Shown below is a listing with pictures; reproduce exactly, and only, the lines between the ones containing "pink rectangle at" and "gray triangle: rotated 15 degrees clockwise", inclusive, leaving the pictures out.

⁂

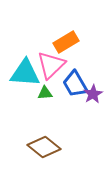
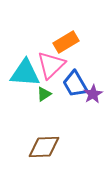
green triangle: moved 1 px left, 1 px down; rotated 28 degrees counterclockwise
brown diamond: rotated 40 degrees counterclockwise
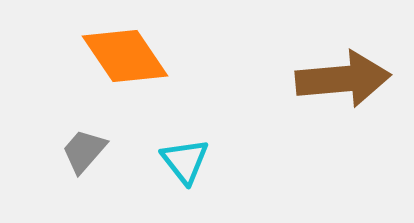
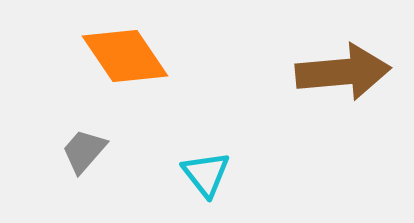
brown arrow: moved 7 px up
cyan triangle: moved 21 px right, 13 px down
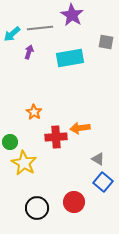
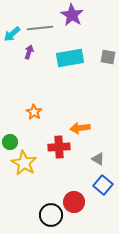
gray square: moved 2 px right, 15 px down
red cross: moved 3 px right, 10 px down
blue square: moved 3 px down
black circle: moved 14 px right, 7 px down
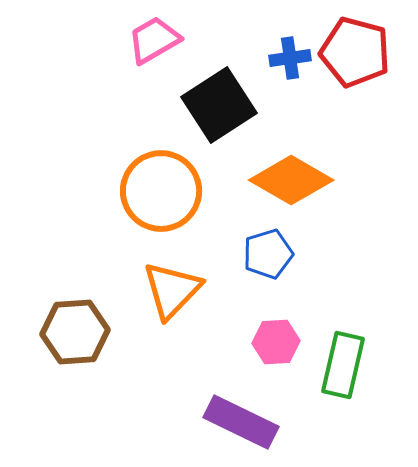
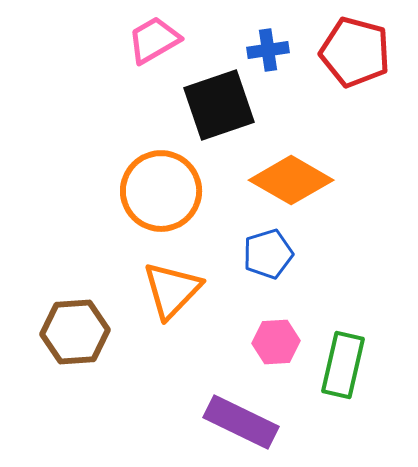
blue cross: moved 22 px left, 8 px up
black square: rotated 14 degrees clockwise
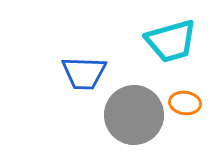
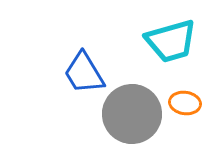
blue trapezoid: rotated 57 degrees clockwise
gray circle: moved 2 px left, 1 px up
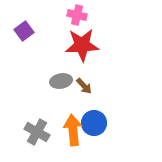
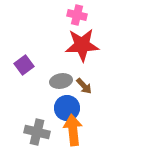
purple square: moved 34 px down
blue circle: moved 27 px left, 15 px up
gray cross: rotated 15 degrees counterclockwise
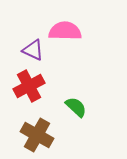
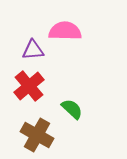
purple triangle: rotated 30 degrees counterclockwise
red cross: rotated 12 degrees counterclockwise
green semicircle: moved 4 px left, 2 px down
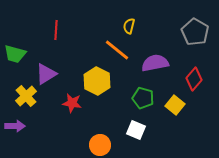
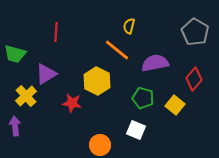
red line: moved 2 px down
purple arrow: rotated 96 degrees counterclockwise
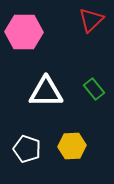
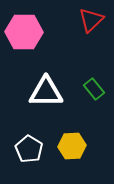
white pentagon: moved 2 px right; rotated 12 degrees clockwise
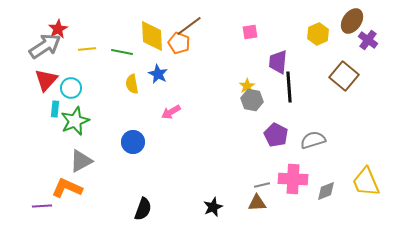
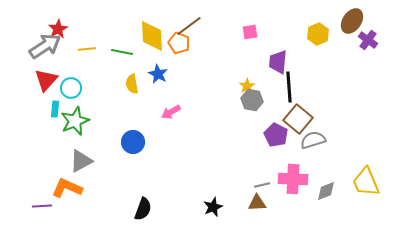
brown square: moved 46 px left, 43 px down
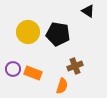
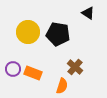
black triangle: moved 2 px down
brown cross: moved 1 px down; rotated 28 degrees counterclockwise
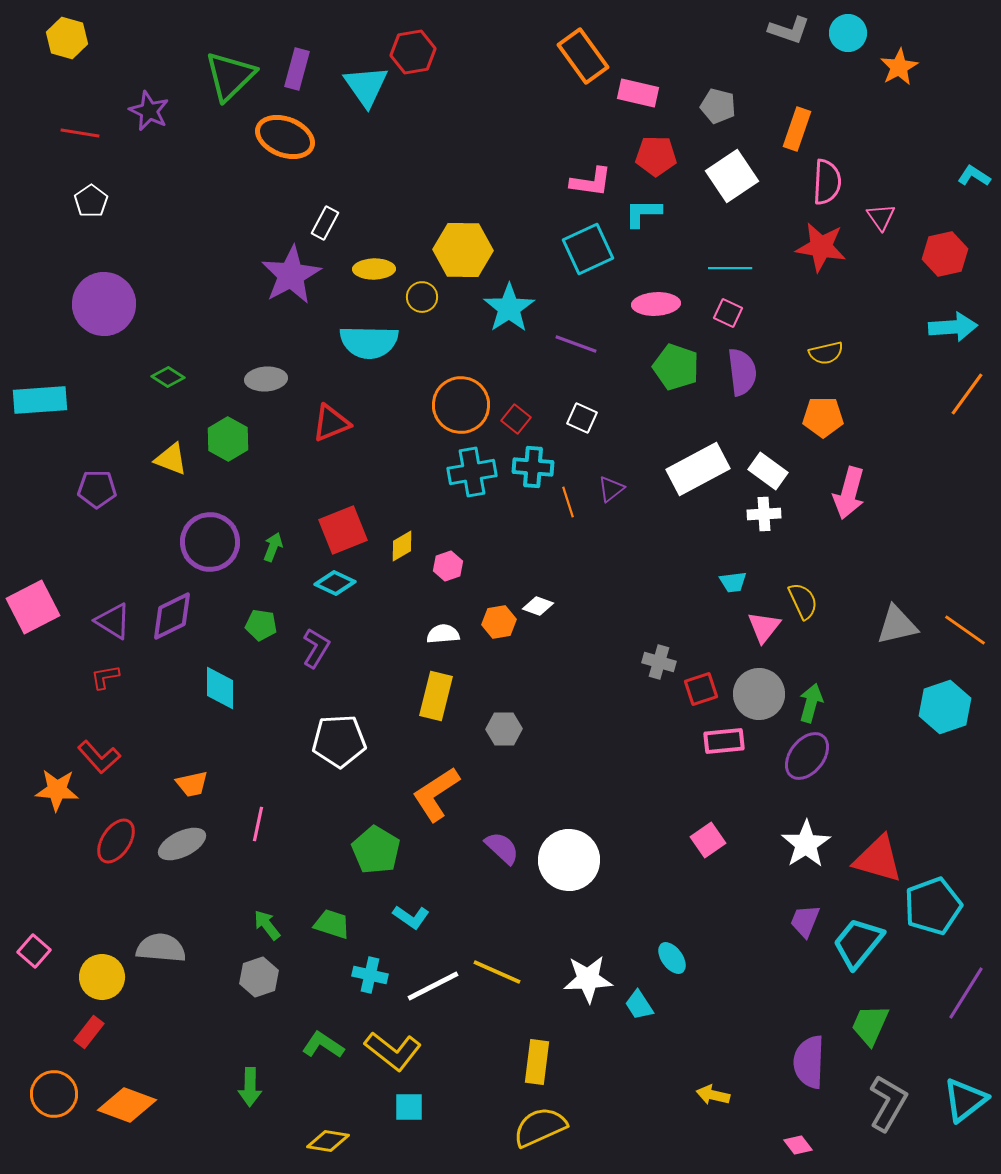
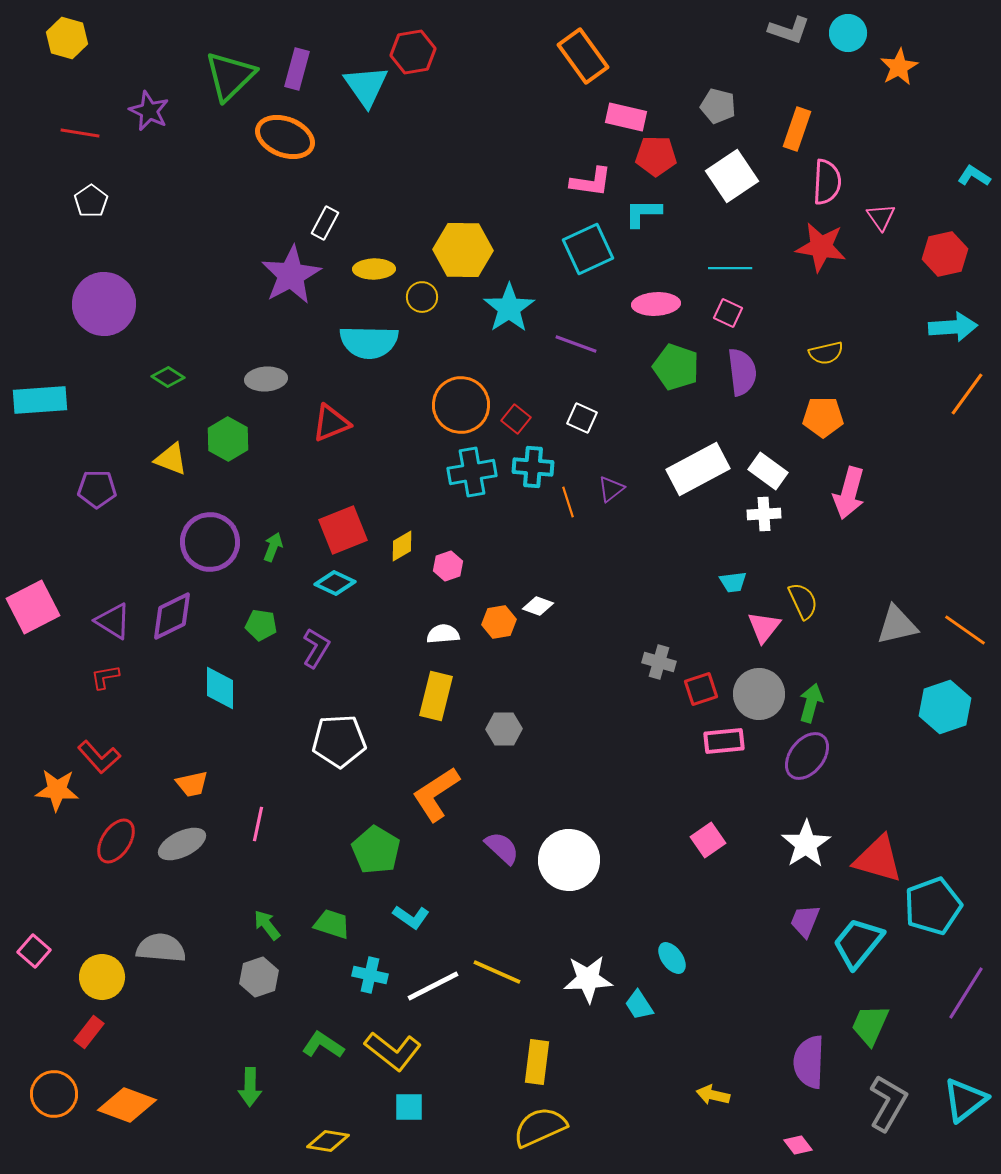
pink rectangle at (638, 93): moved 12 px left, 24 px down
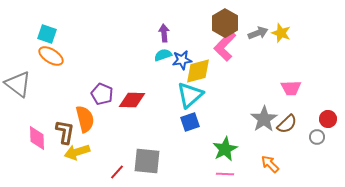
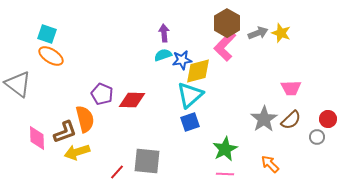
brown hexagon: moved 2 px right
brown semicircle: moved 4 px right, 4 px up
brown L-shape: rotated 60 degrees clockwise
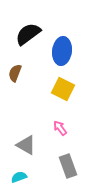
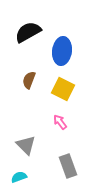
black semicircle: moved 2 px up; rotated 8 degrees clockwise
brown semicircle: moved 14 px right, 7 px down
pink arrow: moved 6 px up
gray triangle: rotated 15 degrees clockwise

⁂

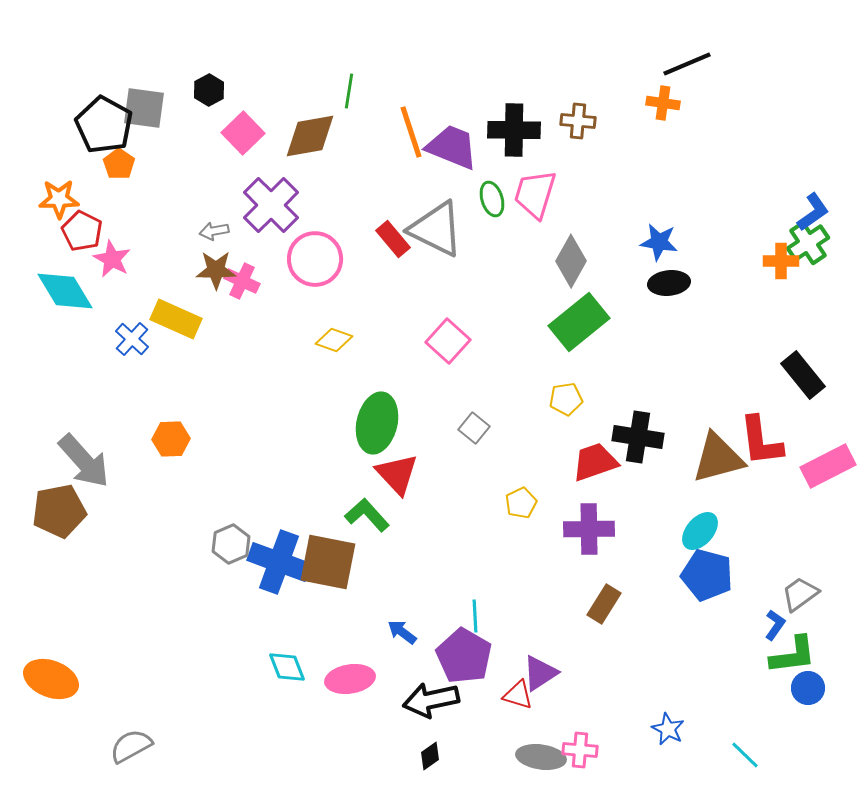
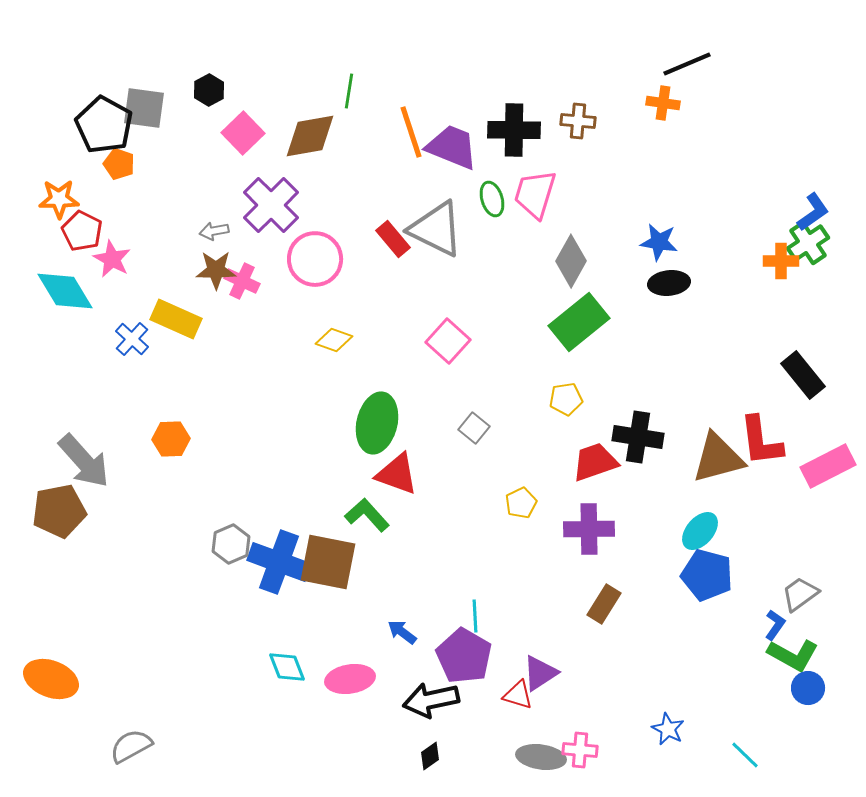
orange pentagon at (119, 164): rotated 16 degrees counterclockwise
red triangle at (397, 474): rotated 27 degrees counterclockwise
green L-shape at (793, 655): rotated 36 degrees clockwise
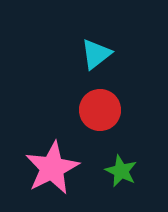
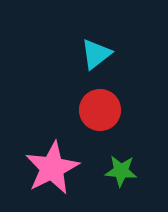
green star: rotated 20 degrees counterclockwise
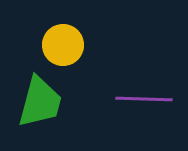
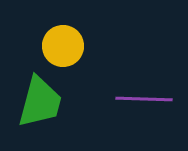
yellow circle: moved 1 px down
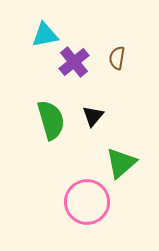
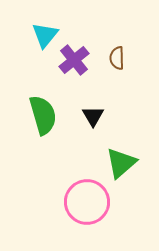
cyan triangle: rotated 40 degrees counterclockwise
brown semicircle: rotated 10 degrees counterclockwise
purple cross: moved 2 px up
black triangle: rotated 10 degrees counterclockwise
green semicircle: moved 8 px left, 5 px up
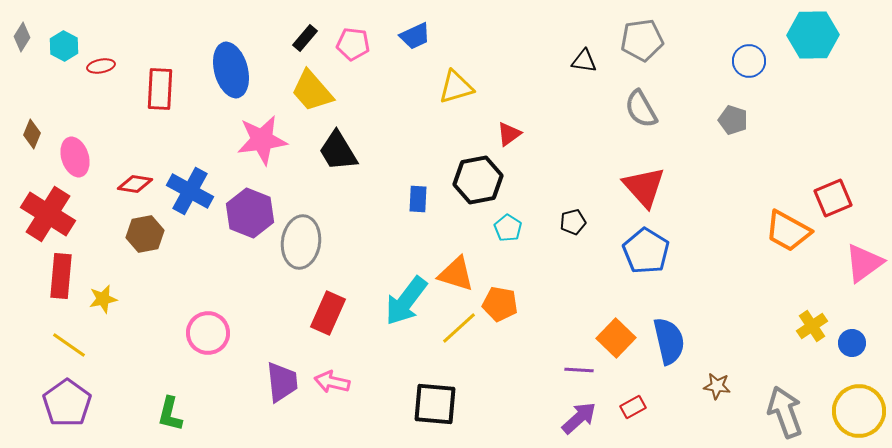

⁂

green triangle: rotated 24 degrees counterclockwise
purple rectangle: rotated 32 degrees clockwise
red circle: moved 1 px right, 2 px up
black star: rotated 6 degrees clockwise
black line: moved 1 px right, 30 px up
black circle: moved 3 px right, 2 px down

⁂

§ Task answer:
pink rectangle at (638, 93): moved 12 px left, 24 px down
brown hexagon: moved 2 px right
brown semicircle: moved 4 px right, 4 px up
brown L-shape: rotated 60 degrees clockwise
black semicircle: moved 2 px up; rotated 8 degrees clockwise
brown semicircle: moved 14 px right, 7 px down
pink arrow: moved 6 px up
gray triangle: rotated 15 degrees clockwise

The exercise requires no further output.